EXERCISE = When a line in the data below includes "plus", pick it out and copy it.

── SUPPLIED MATERIAL ──

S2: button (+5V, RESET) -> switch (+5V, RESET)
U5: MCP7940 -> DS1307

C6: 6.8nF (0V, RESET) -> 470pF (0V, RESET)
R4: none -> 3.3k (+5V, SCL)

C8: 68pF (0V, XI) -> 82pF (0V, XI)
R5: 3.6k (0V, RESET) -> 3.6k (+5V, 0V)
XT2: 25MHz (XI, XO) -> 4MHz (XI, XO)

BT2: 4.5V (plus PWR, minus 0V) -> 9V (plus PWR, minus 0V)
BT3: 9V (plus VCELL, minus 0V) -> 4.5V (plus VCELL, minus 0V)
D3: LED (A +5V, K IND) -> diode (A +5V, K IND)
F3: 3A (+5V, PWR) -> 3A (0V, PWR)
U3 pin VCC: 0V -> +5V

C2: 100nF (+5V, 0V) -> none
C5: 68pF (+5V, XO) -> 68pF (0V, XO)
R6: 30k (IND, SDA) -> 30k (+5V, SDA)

───

EXERCISE ANSWER =
BT2: 4.5V (plus PWR, minus 0V) -> 9V (plus PWR, minus 0V)
BT3: 9V (plus VCELL, minus 0V) -> 4.5V (plus VCELL, minus 0V)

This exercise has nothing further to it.